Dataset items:

____

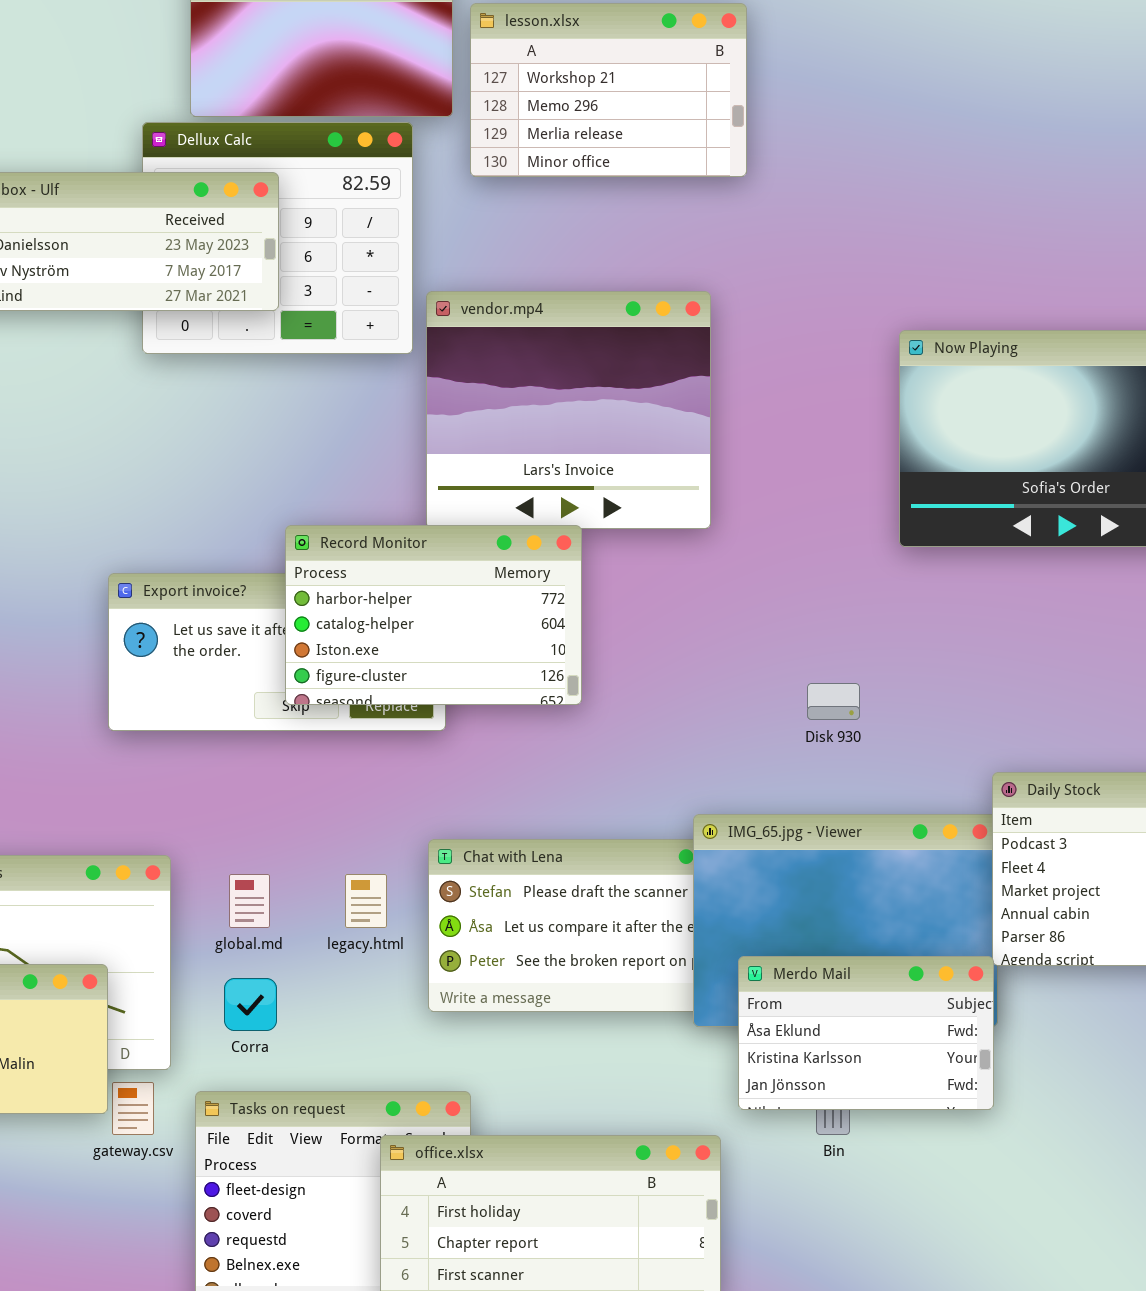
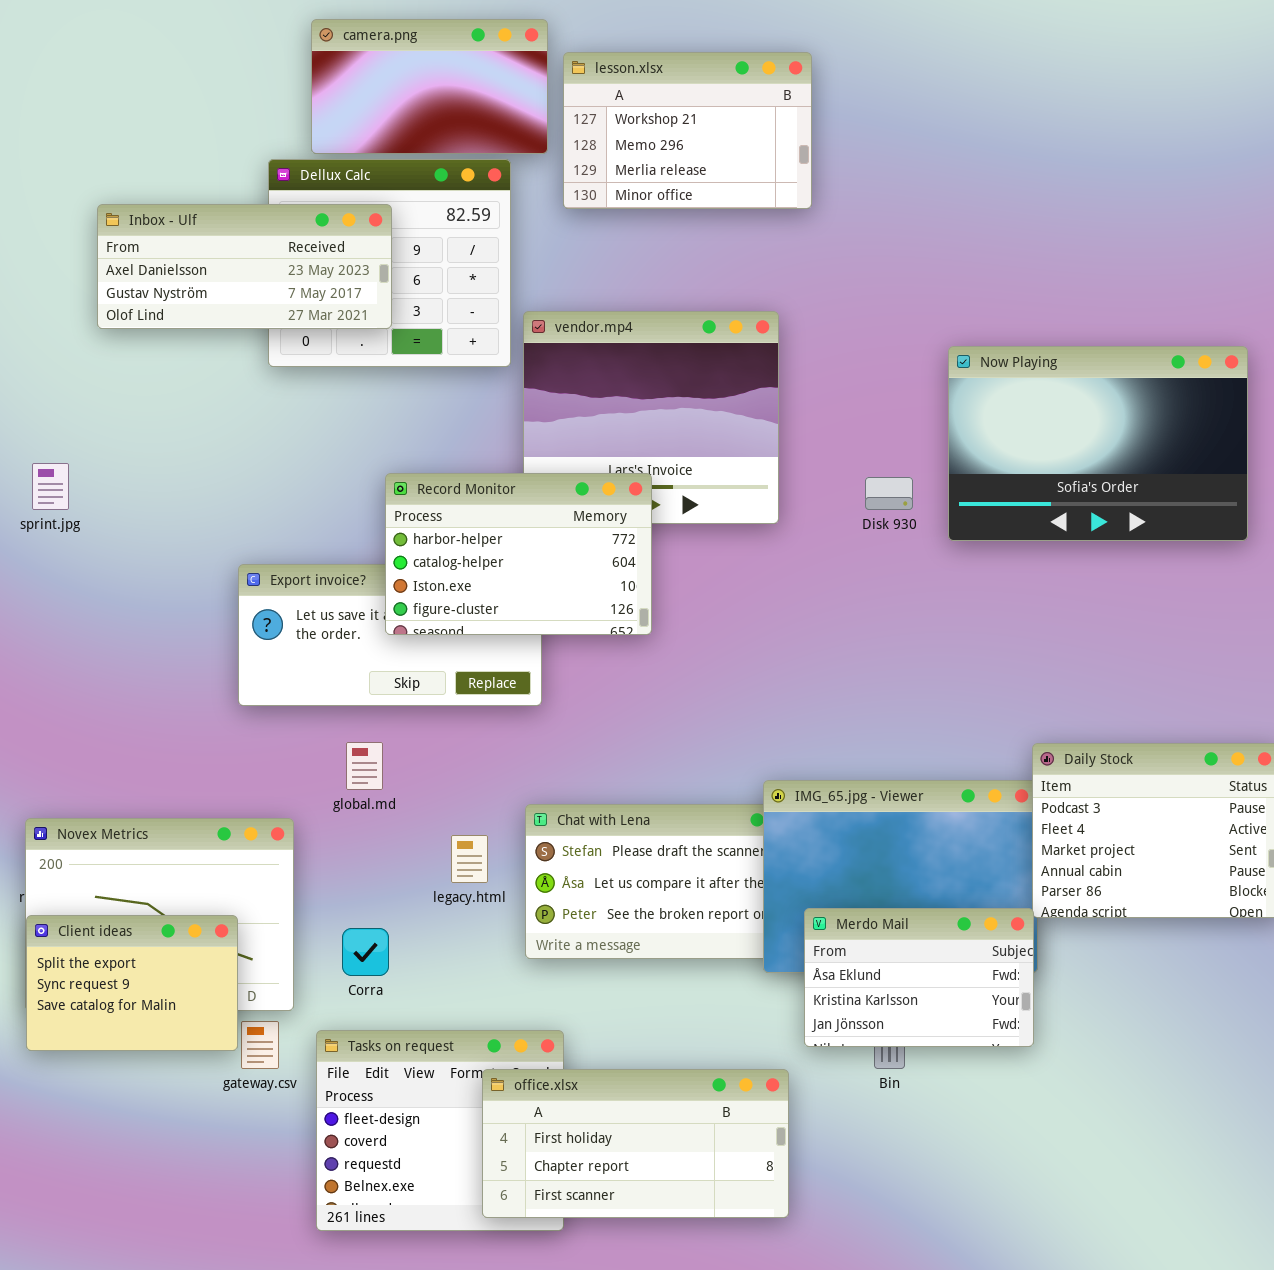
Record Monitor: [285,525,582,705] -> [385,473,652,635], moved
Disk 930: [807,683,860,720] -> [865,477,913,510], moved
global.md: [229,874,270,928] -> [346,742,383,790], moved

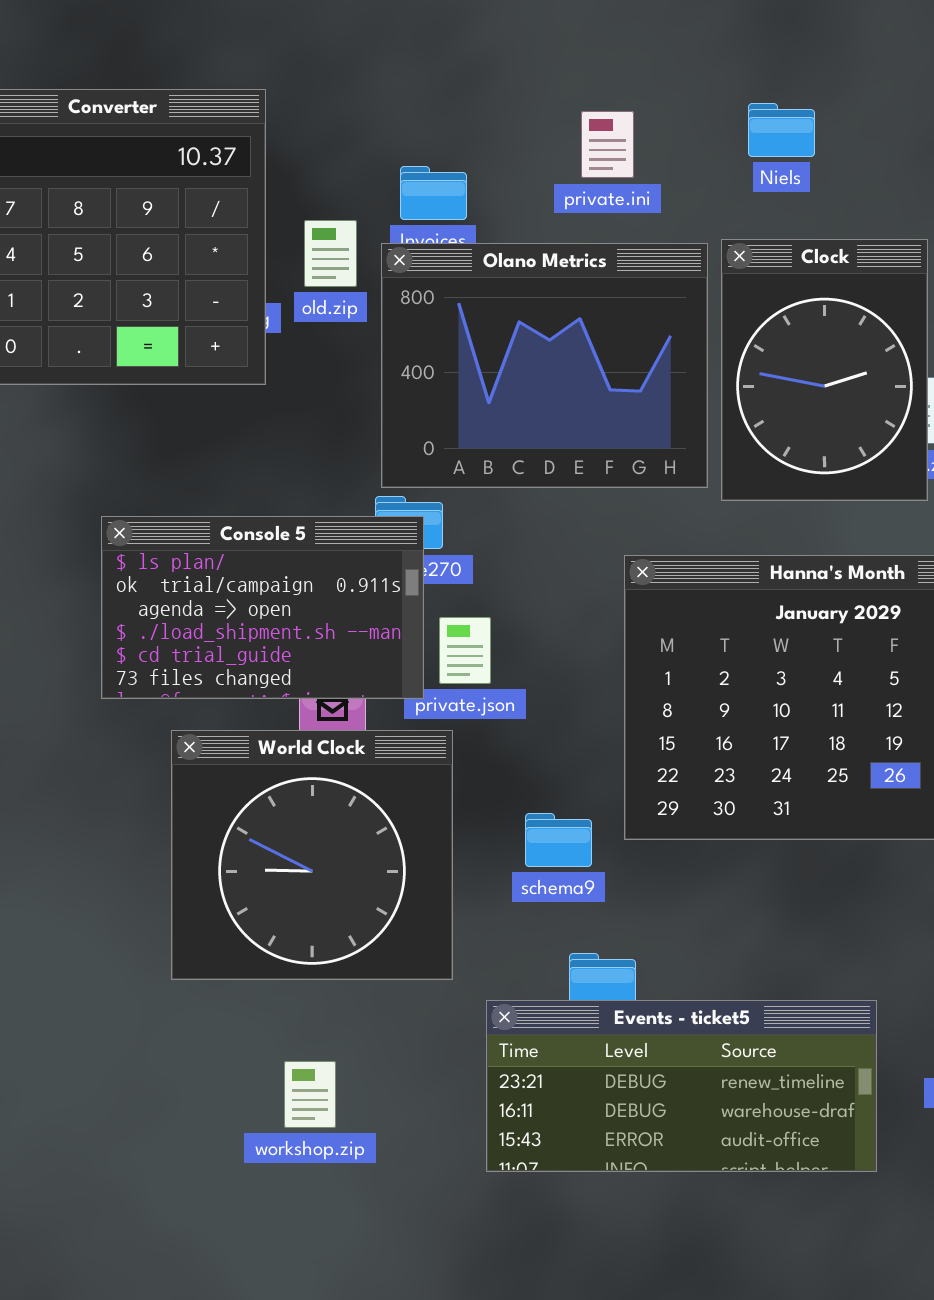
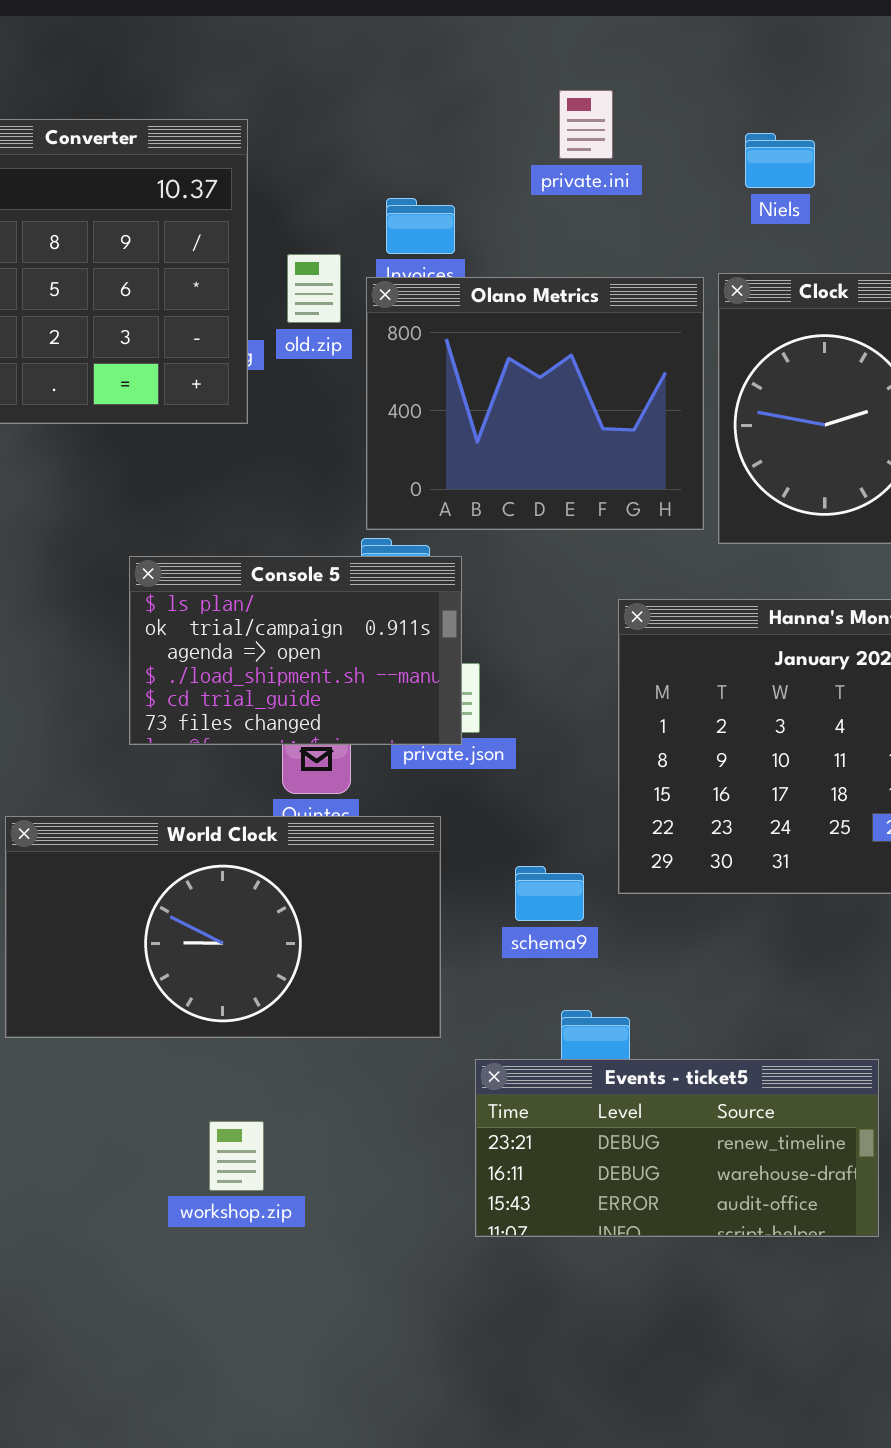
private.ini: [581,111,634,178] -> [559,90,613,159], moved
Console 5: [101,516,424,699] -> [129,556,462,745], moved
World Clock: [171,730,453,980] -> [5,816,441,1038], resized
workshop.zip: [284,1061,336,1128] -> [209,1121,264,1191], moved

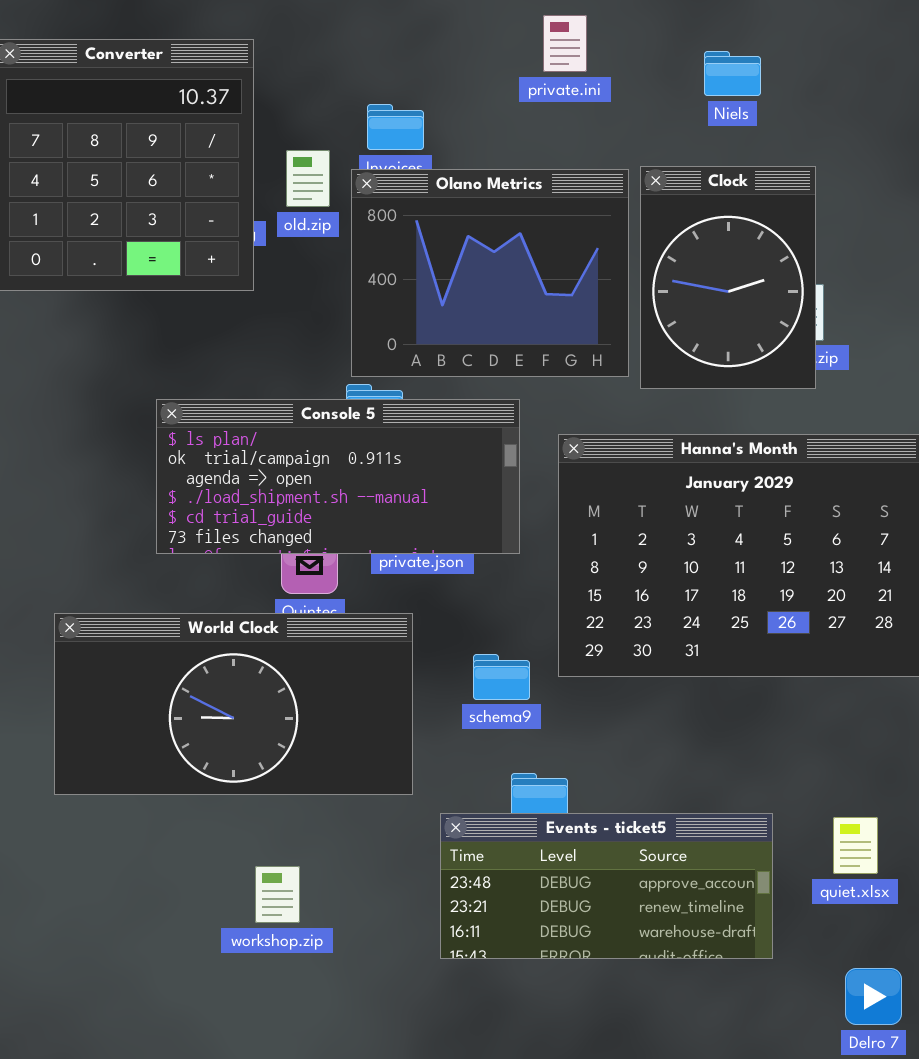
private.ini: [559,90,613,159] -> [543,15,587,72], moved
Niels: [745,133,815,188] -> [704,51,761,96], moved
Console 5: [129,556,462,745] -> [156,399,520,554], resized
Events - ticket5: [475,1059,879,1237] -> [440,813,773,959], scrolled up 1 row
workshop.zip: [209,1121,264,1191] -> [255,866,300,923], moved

____

Exclude the pictures and repeat the entries word for word.

→ **OUTPUT**
Record Monitor: [285,525,582,705] -> [385,473,652,635], moved
Disk 930: [807,683,860,720] -> [865,477,913,510], moved
global.md: [229,874,270,928] -> [346,742,383,790], moved

private.ini: [581,111,634,178] -> [559,90,613,159], moved
Console 5: [101,516,424,699] -> [129,556,462,745], moved
World Clock: [171,730,453,980] -> [5,816,441,1038], resized
workshop.zip: [284,1061,336,1128] -> [209,1121,264,1191], moved

private.ini: [559,90,613,159] -> [543,15,587,72], moved
Niels: [745,133,815,188] -> [704,51,761,96], moved
Console 5: [129,556,462,745] -> [156,399,520,554], resized
Events - ticket5: [475,1059,879,1237] -> [440,813,773,959], scrolled up 1 row
workshop.zip: [209,1121,264,1191] -> [255,866,300,923], moved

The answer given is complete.